## [Records for this task]
┄┄┄┄┄┄

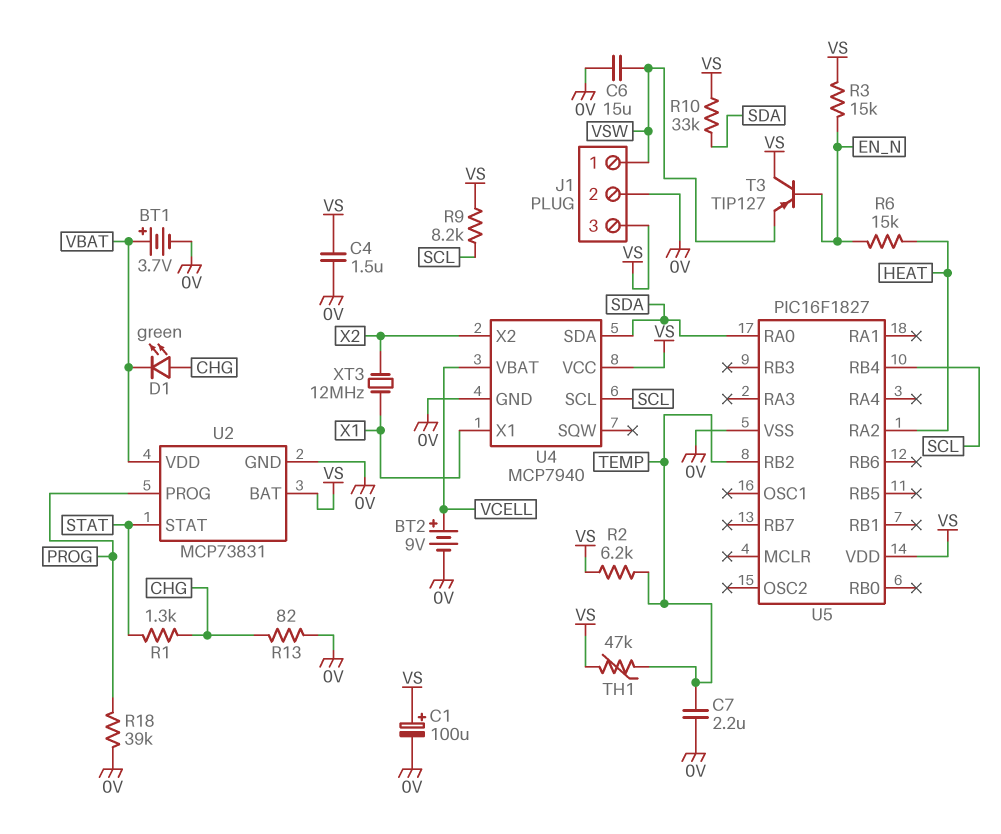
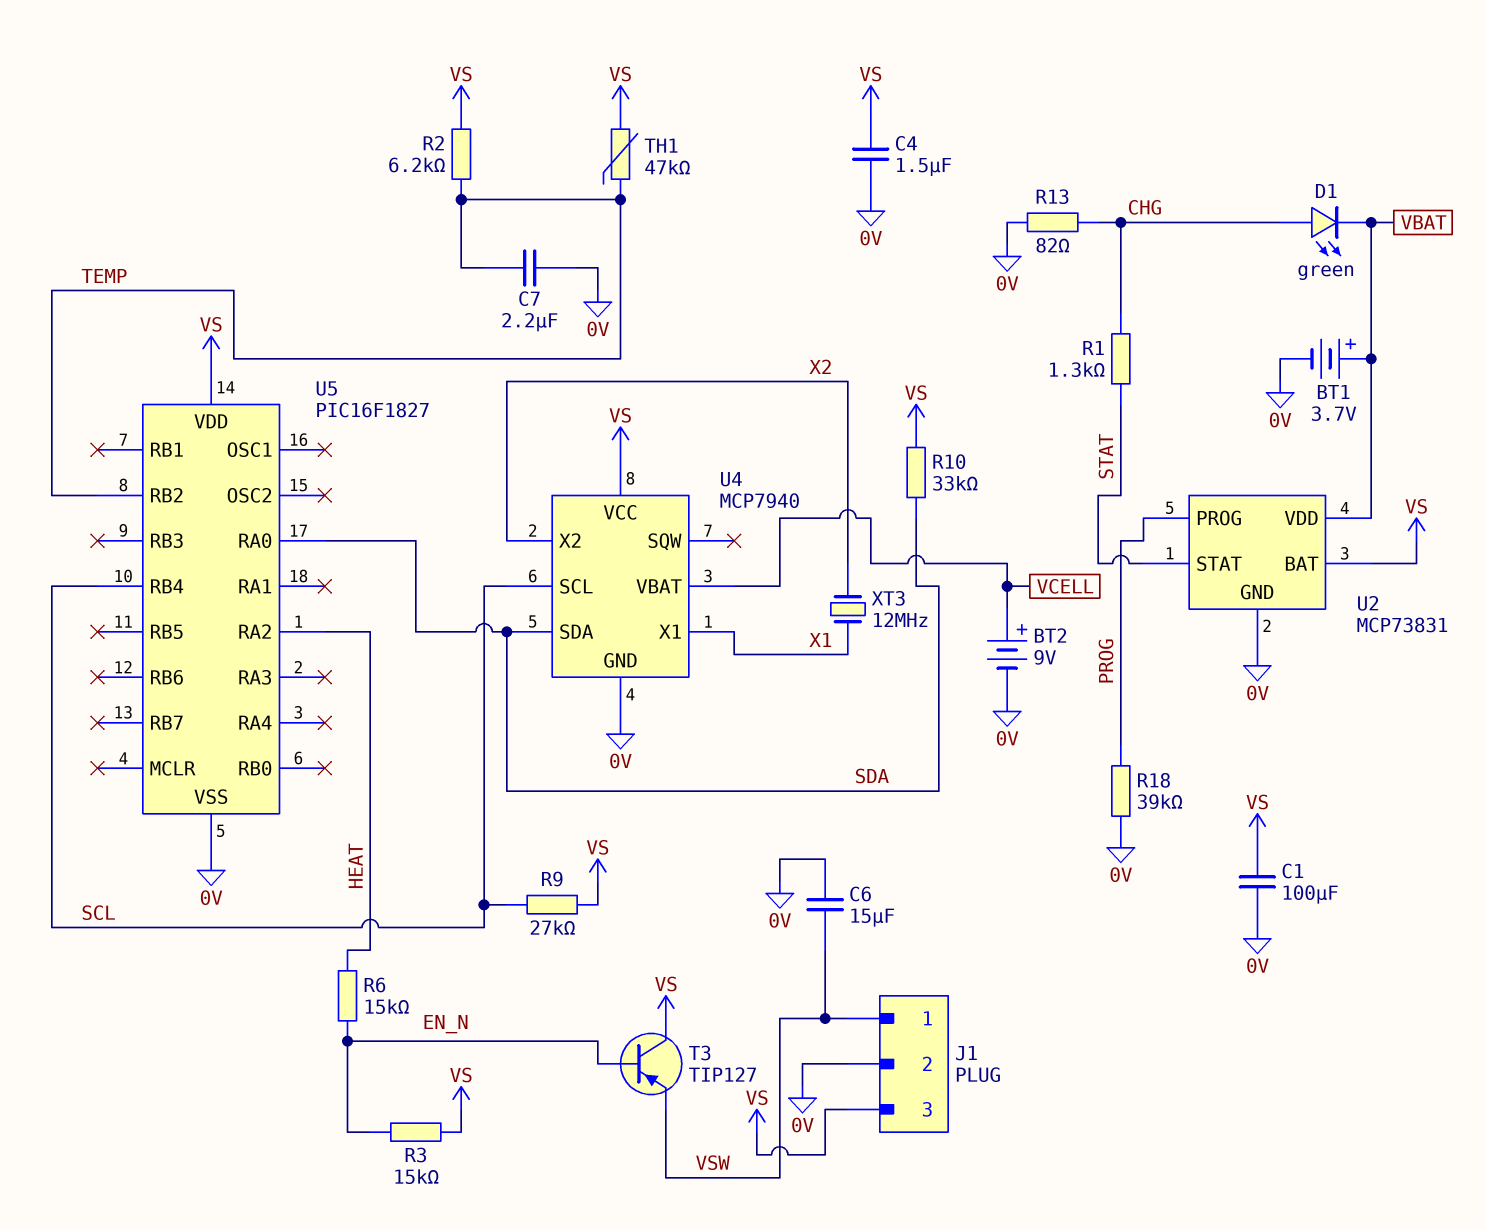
C1: 100uF (plus VS, minus 0V) -> 100uF (0V, VS)
R9: 8.2k (SCL, VS) -> 27k (SCL, VS)

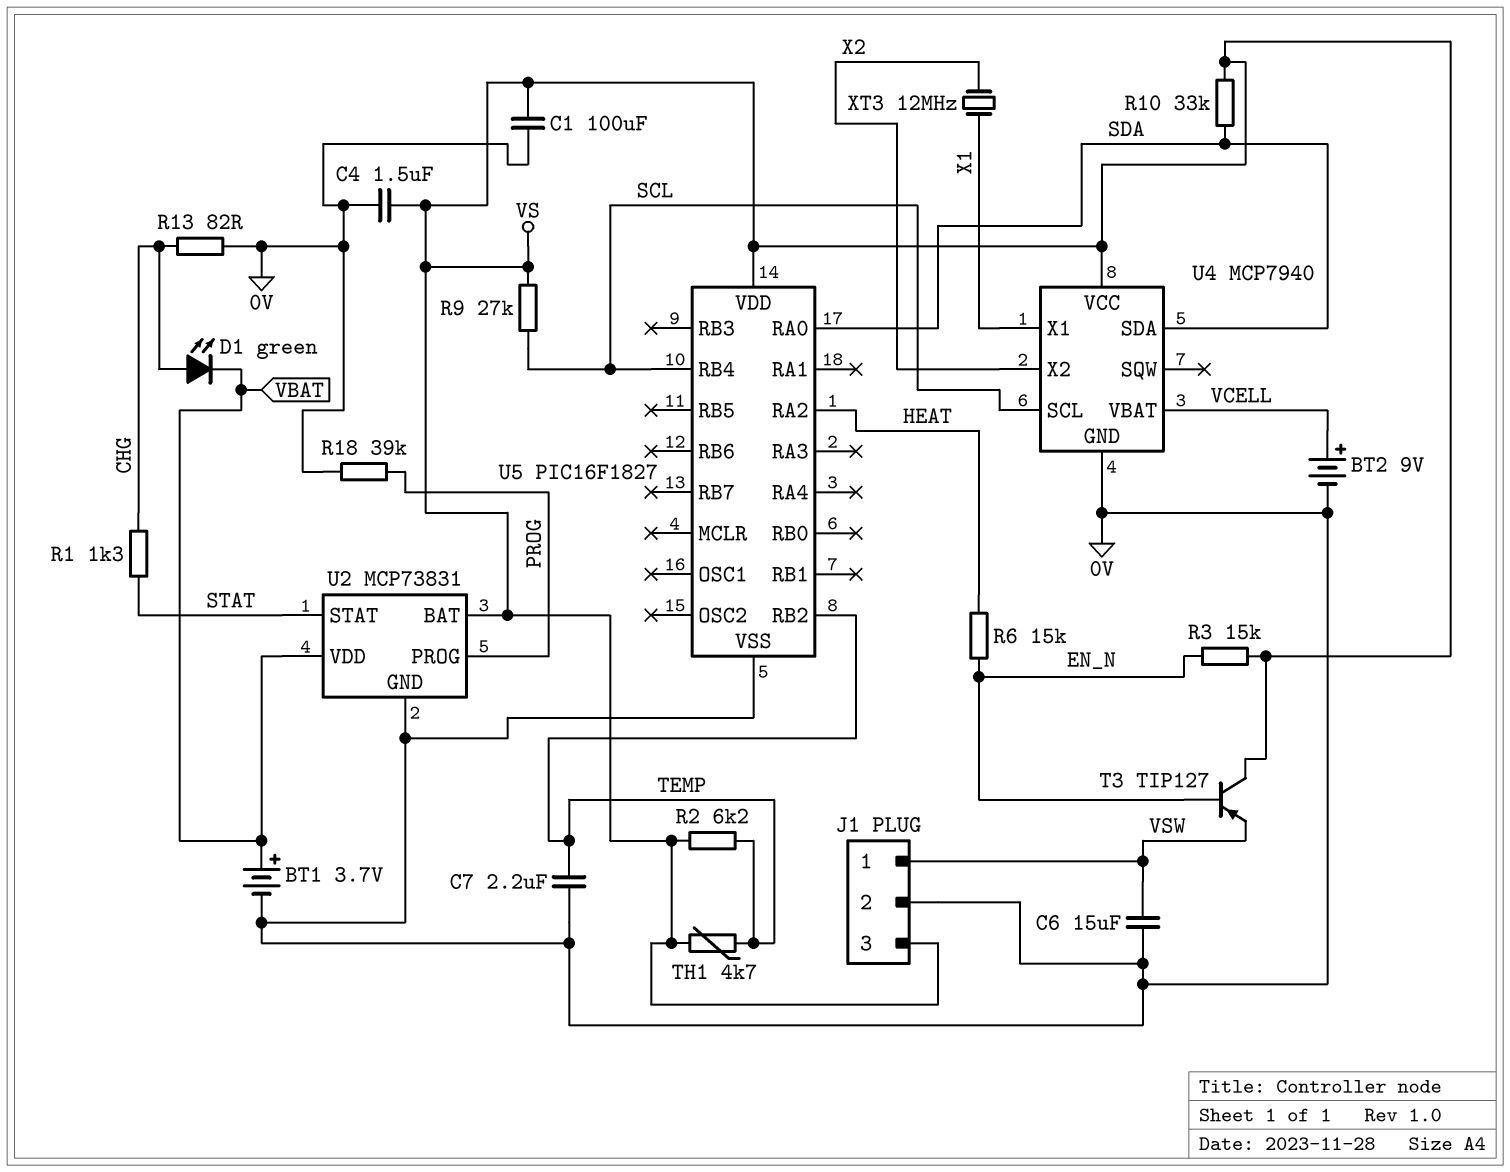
TH1: 47k (TEMP, VS) -> 4.7k (TEMP, VS)

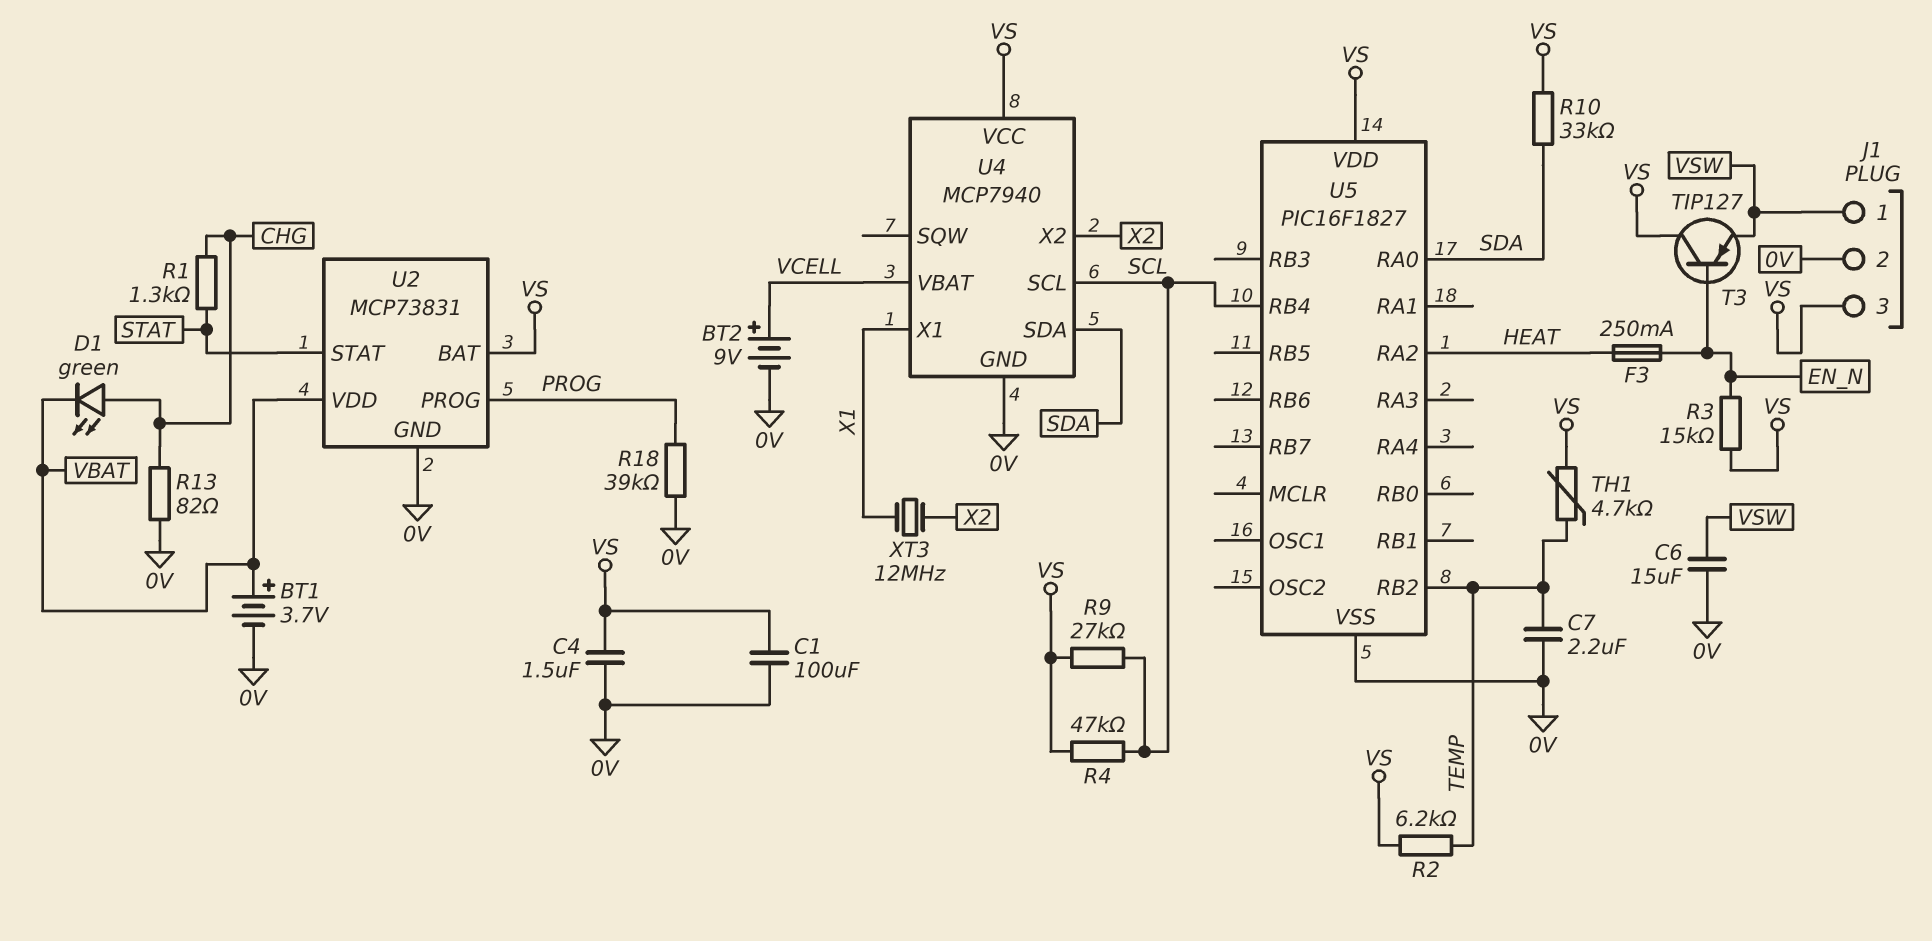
F3: none -> 250mA (EN_N, HEAT)
R4: none -> 47k (SCL, VS)
R6: 15k (EN_N, HEAT) -> none

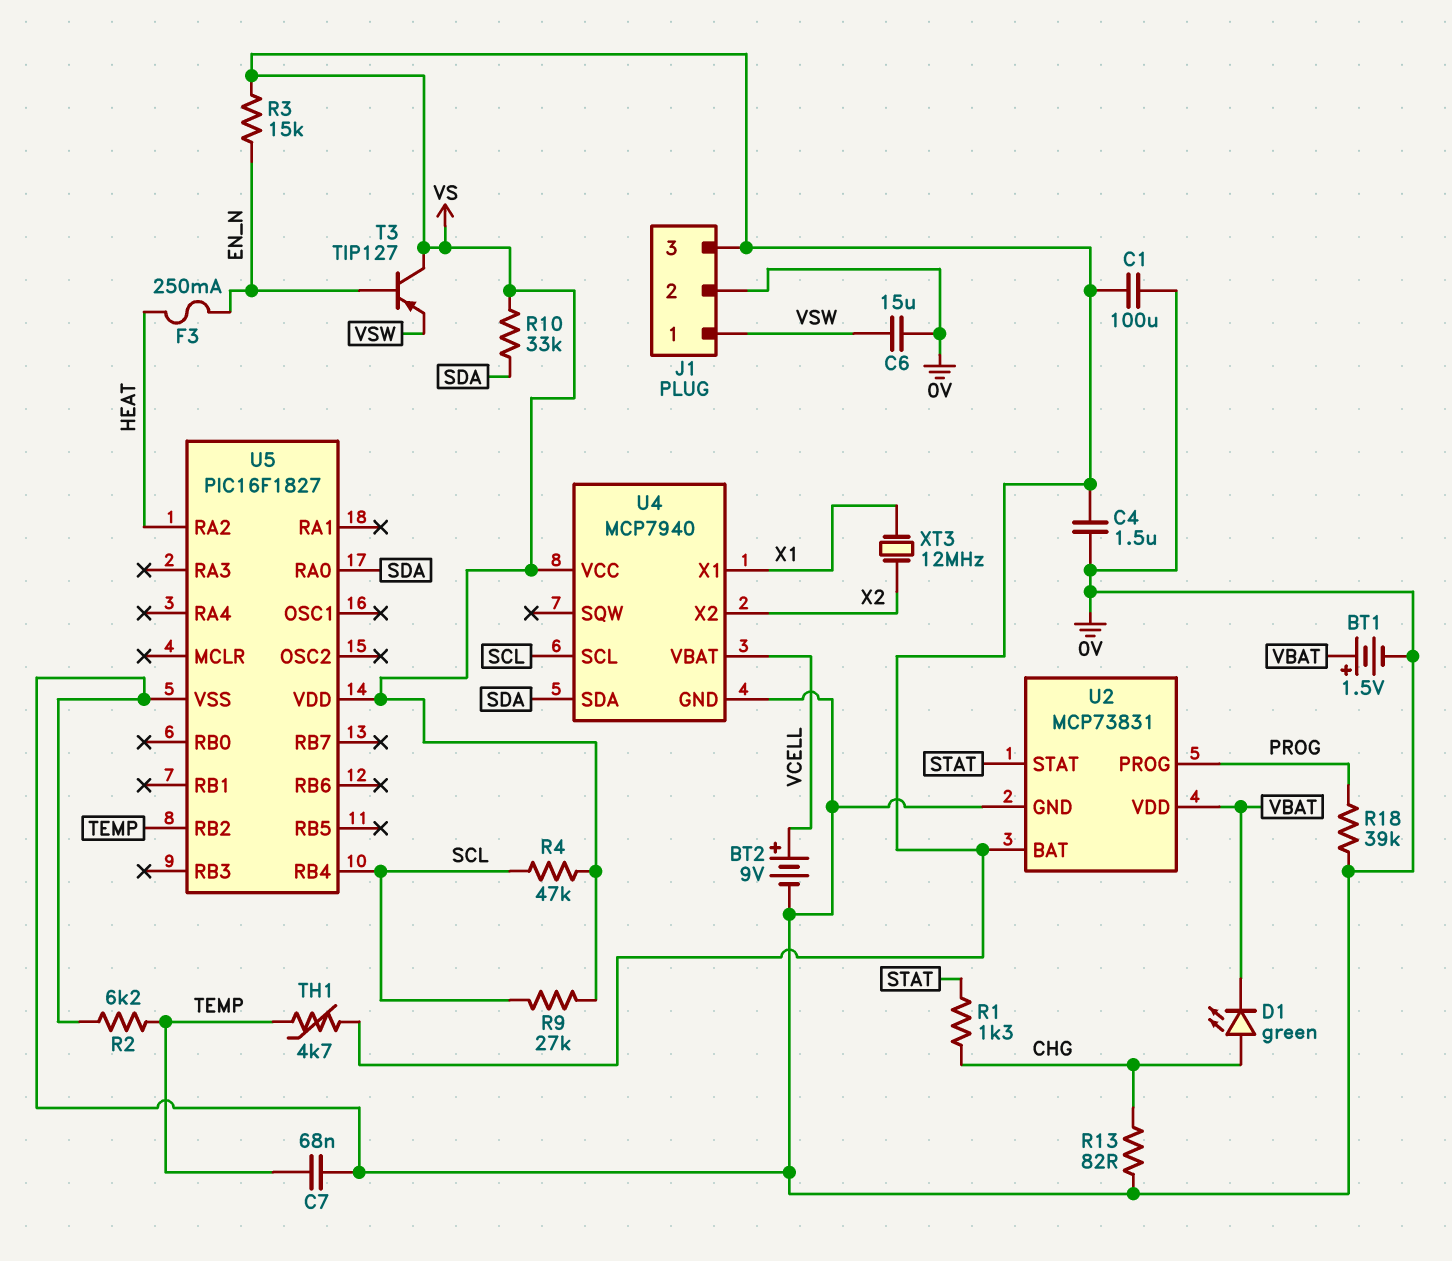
BT1: 3.7V (plus VBAT, minus 0V) -> 1.5V (plus VBAT, minus 0V)
C7: 2.2uF (0V, TEMP) -> 68nF (0V, TEMP)
R2: 6.2k (TEMP, VS) -> 6.2k (0V, TEMP)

┄┄┄┄┄┄

## [Task instructions]
Everything from the line with "R9: 8.2k (SCL, VS) -> 27k (SCL, VS)" through the last line of the listing should be retyped exactly, with both end lines kept and the pictures left out.

## [Exercise solution]
R9: 8.2k (SCL, VS) -> 27k (SCL, VS)

TH1: 47k (TEMP, VS) -> 4.7k (TEMP, VS)

F3: none -> 250mA (EN_N, HEAT)
R4: none -> 47k (SCL, VS)
R6: 15k (EN_N, HEAT) -> none

BT1: 3.7V (plus VBAT, minus 0V) -> 1.5V (plus VBAT, minus 0V)
C7: 2.2uF (0V, TEMP) -> 68nF (0V, TEMP)
R2: 6.2k (TEMP, VS) -> 6.2k (0V, TEMP)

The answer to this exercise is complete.